● **TASK OBJECTIVE**
Give the data again word for word; drop the pictures.

● **MATERIAL SUPPLIED**
· · ·

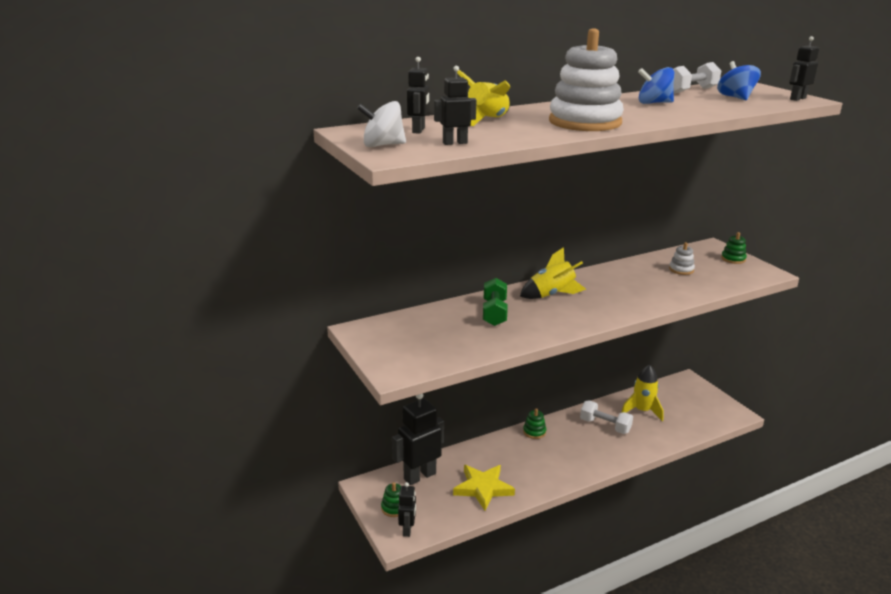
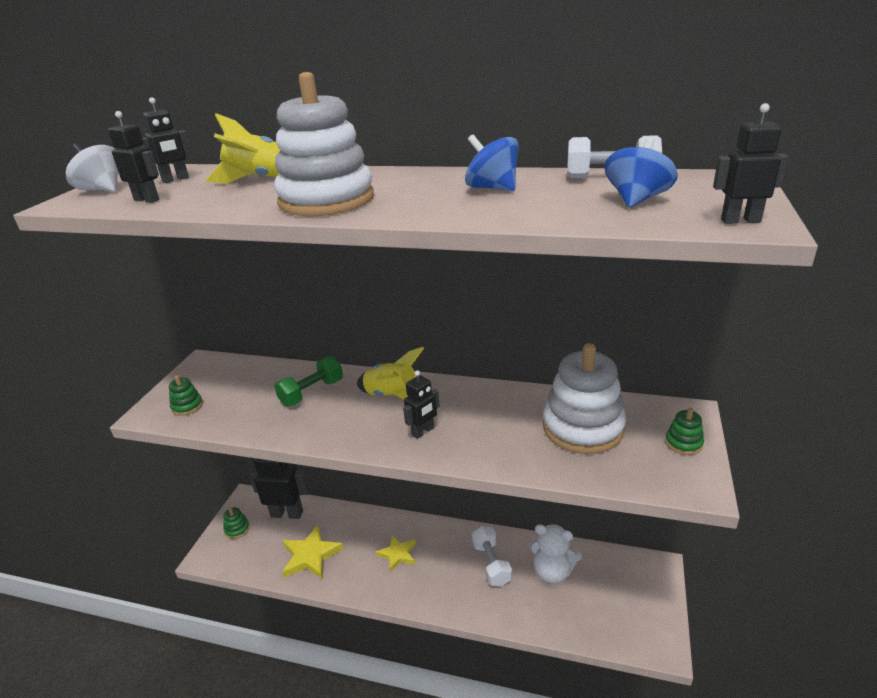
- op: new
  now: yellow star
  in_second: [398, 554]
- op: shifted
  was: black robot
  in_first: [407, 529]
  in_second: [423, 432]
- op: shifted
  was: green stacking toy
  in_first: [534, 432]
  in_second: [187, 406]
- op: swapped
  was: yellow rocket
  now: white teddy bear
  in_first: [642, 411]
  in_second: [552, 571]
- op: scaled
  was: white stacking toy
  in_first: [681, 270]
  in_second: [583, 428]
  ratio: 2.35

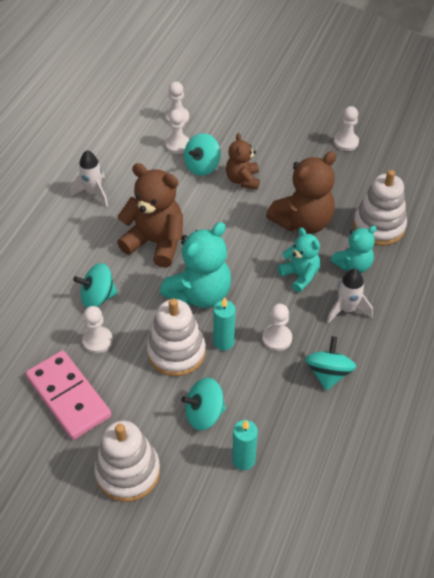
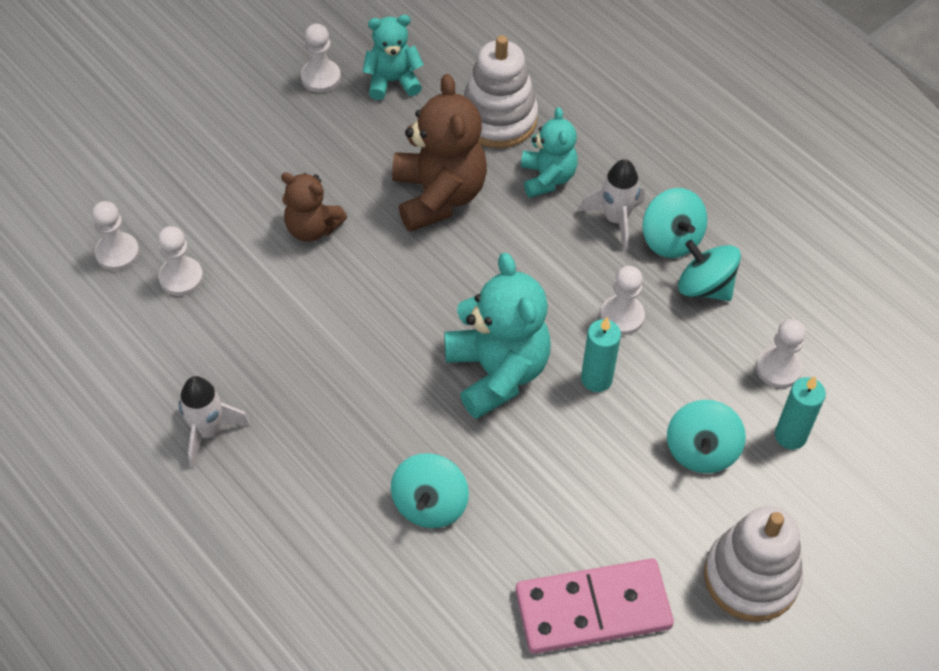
- op: gone
  was: brown teddy bear
  in_first: [155, 243]
- op: gone
  was: white stacking toy
  in_first: [176, 352]
- op: shifted
  was: white pawn
  in_first: [97, 341]
  in_second: [778, 369]
- op: shifted
  was: turquoise spinning top
  in_first: [202, 166]
  in_second: [671, 239]
- op: shifted
  was: turquoise teddy bear
  in_first: [300, 275]
  in_second: [392, 81]

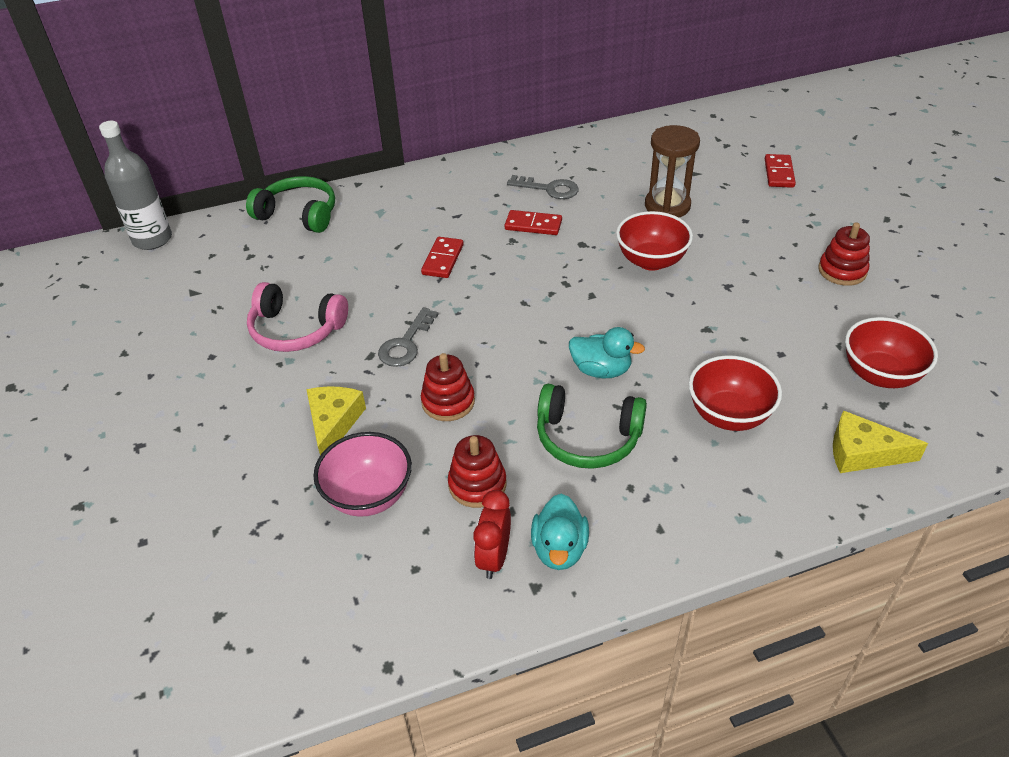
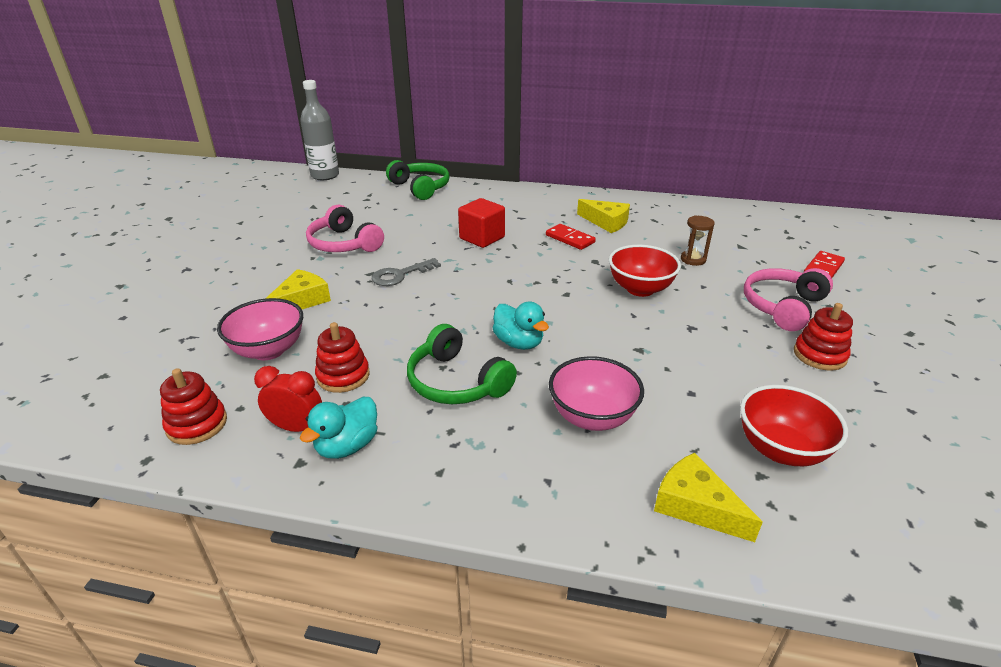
- op: new
  now: pink headphones
  in_second: [783, 307]
- op: shifted
  was: red stacking toy
  in_first: [448, 402]
  in_second: [197, 424]
- op: swapped
  was: red domino
  now: red cube
  in_first: [443, 259]
  in_second: [482, 238]
- op: swapped
  was: grey key
  now: yellow cheese
  in_first: [549, 189]
  in_second: [606, 222]
- op: repainted
  was: red bowl
  now: pink bowl
  in_first: [728, 415]
  in_second: [592, 417]
- op: rotated
  was: red clock
  in_first: [494, 557]
  in_second: [296, 428]
  clockwise: 60
- op: scaled
  was: brown hourglass
  in_first: [667, 206]
  in_second: [693, 259]
  ratio: 0.59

· · ·

● **FINISHED EXERCISE**
- op: new
  now: yellow star
  in_second: [398, 554]
- op: shifted
  was: black robot
  in_first: [407, 529]
  in_second: [423, 432]
- op: shifted
  was: green stacking toy
  in_first: [534, 432]
  in_second: [187, 406]
- op: swapped
  was: yellow rocket
  now: white teddy bear
  in_first: [642, 411]
  in_second: [552, 571]
- op: scaled
  was: white stacking toy
  in_first: [681, 270]
  in_second: [583, 428]
  ratio: 2.35

- op: gone
  was: brown teddy bear
  in_first: [155, 243]
- op: gone
  was: white stacking toy
  in_first: [176, 352]
- op: shifted
  was: white pawn
  in_first: [97, 341]
  in_second: [778, 369]
- op: shifted
  was: turquoise spinning top
  in_first: [202, 166]
  in_second: [671, 239]
- op: shifted
  was: turquoise teddy bear
  in_first: [300, 275]
  in_second: [392, 81]

- op: new
  now: pink headphones
  in_second: [783, 307]
- op: shifted
  was: red stacking toy
  in_first: [448, 402]
  in_second: [197, 424]
- op: swapped
  was: red domino
  now: red cube
  in_first: [443, 259]
  in_second: [482, 238]
- op: swapped
  was: grey key
  now: yellow cheese
  in_first: [549, 189]
  in_second: [606, 222]
- op: repainted
  was: red bowl
  now: pink bowl
  in_first: [728, 415]
  in_second: [592, 417]
- op: rotated
  was: red clock
  in_first: [494, 557]
  in_second: [296, 428]
  clockwise: 60
- op: scaled
  was: brown hourglass
  in_first: [667, 206]
  in_second: [693, 259]
  ratio: 0.59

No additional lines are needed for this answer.